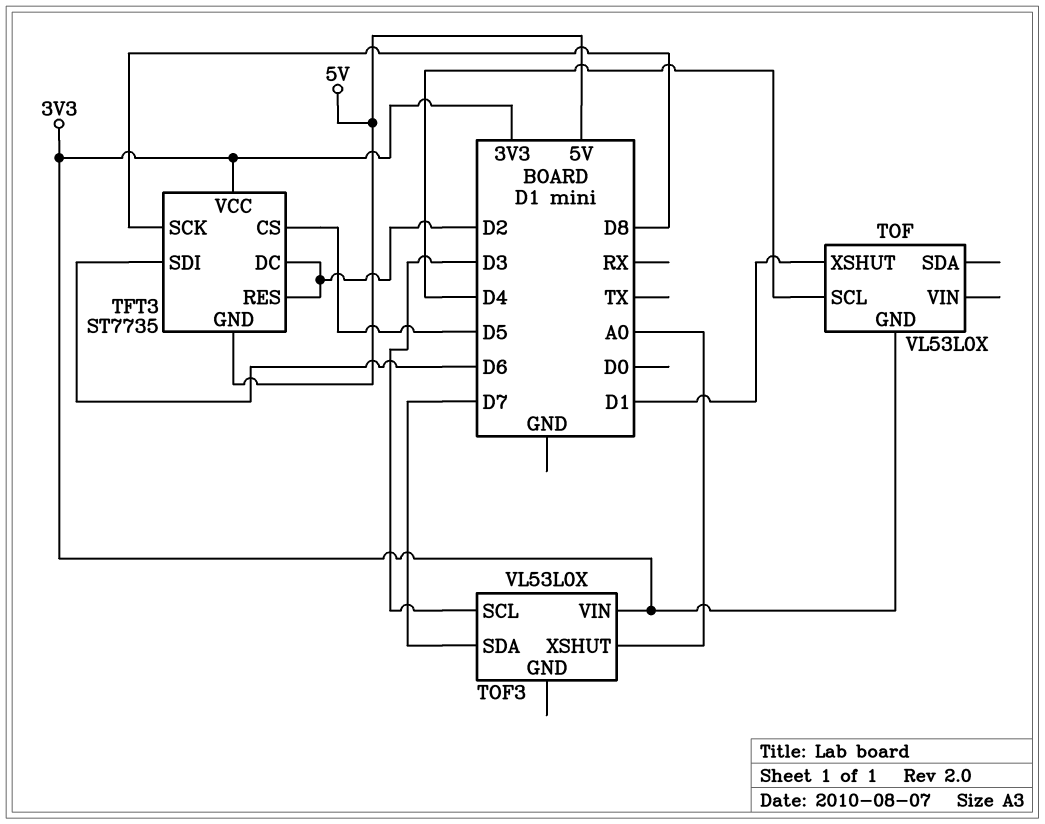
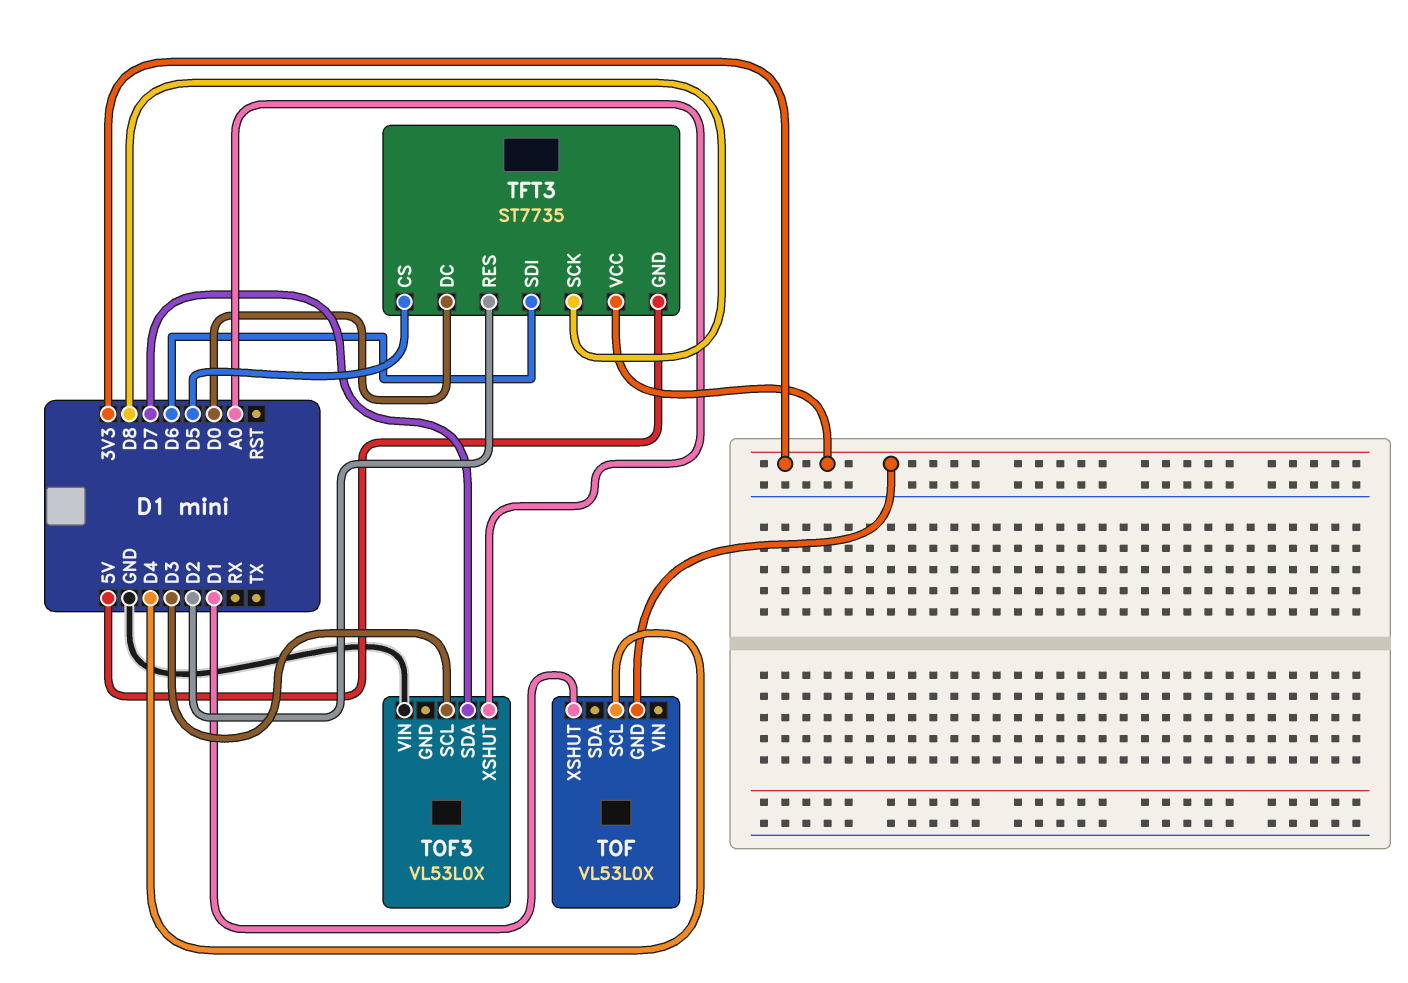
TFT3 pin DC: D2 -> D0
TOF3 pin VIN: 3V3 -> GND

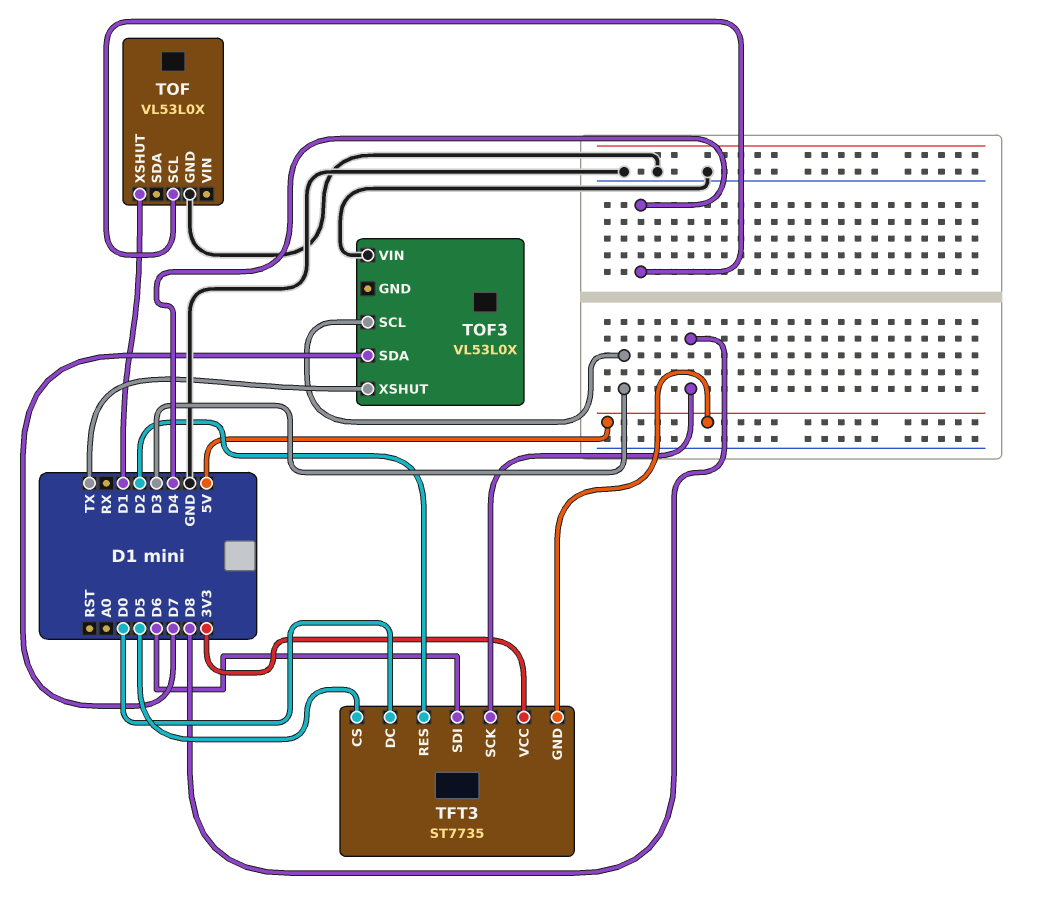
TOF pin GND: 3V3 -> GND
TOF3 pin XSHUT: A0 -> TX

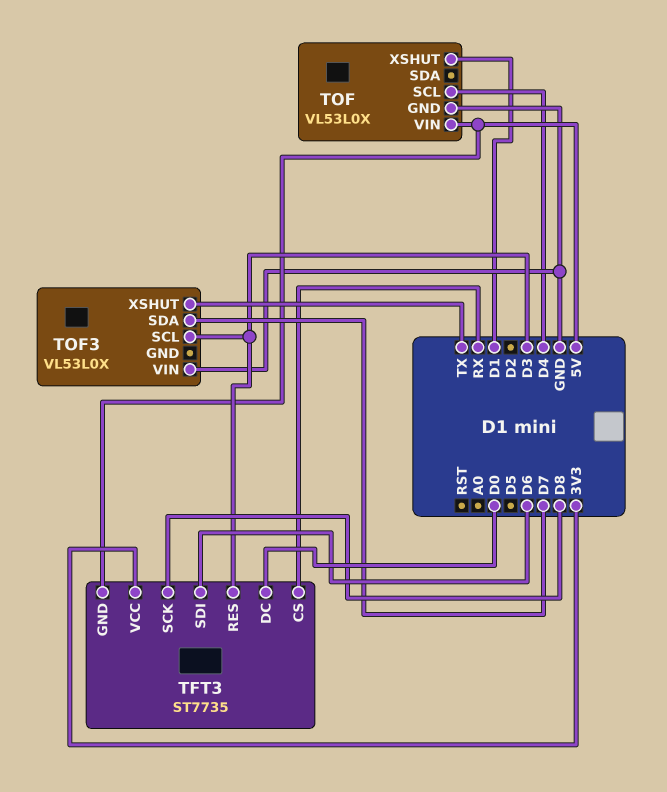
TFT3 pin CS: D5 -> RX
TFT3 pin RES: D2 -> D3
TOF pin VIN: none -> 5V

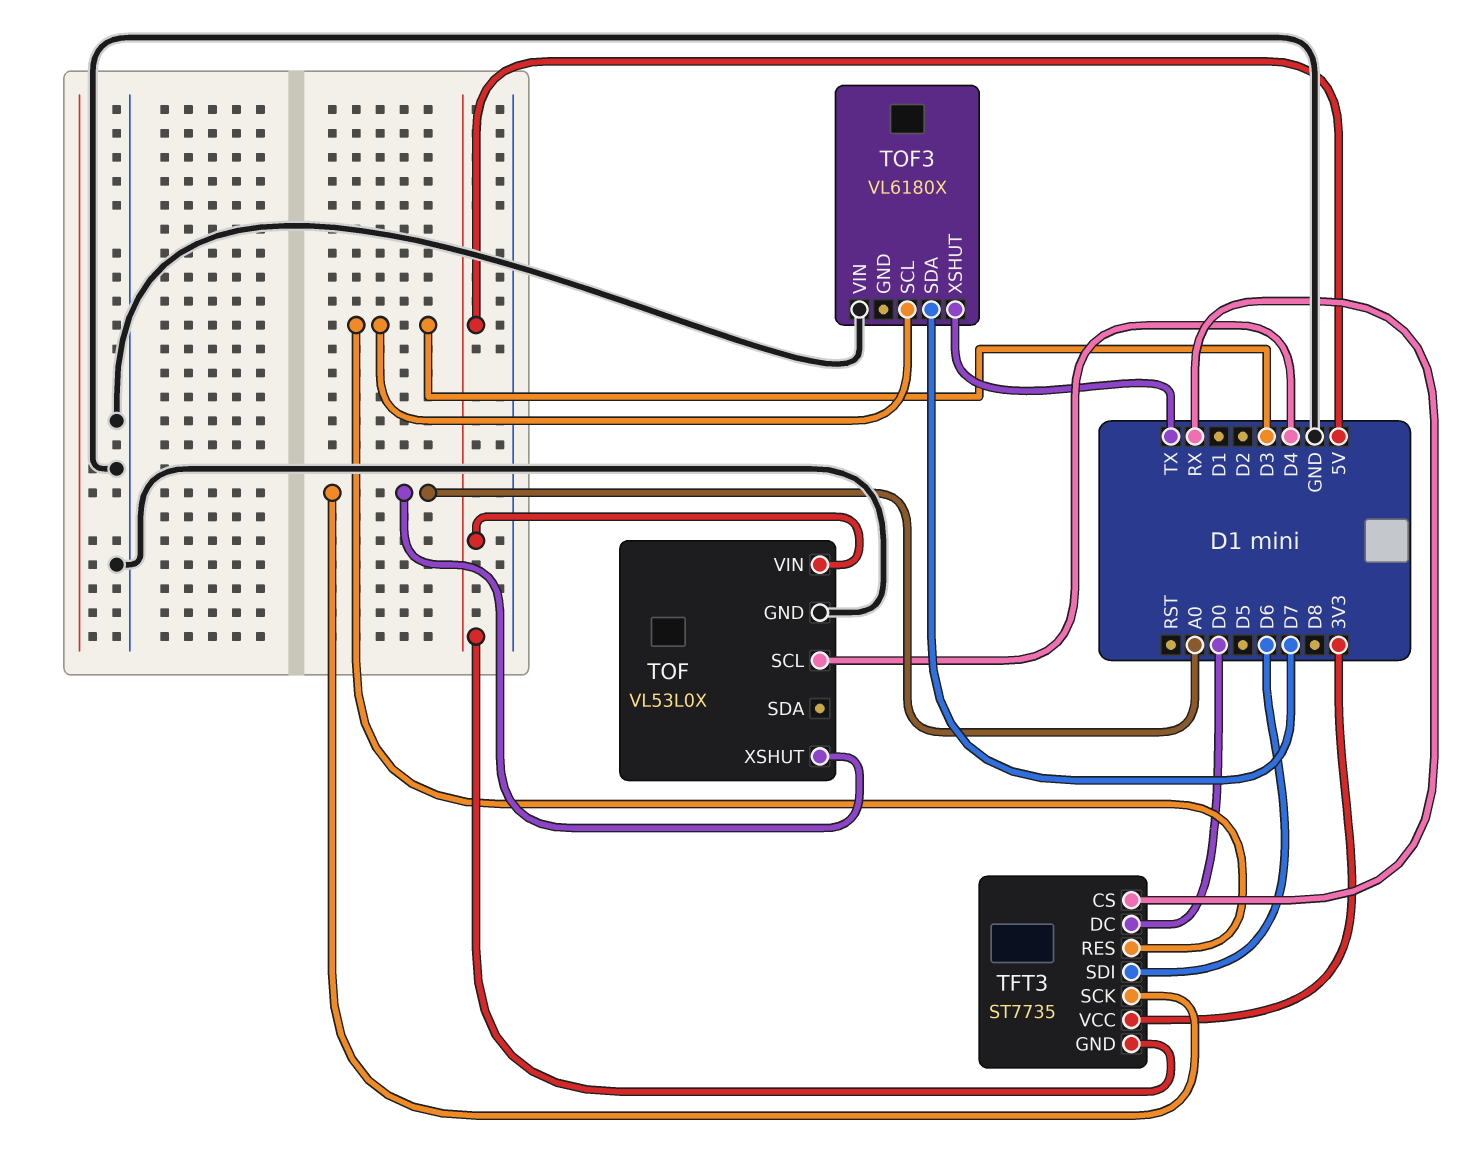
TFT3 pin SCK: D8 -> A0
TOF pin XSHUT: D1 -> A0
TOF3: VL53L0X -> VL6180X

### Aim of the exercise
All entries must be output unchanged, with every picture omitted.

### Output for this exercise
TFT3 pin DC: D2 -> D0
TOF3 pin VIN: 3V3 -> GND

TOF pin GND: 3V3 -> GND
TOF3 pin XSHUT: A0 -> TX

TFT3 pin CS: D5 -> RX
TFT3 pin RES: D2 -> D3
TOF pin VIN: none -> 5V

TFT3 pin SCK: D8 -> A0
TOF pin XSHUT: D1 -> A0
TOF3: VL53L0X -> VL6180X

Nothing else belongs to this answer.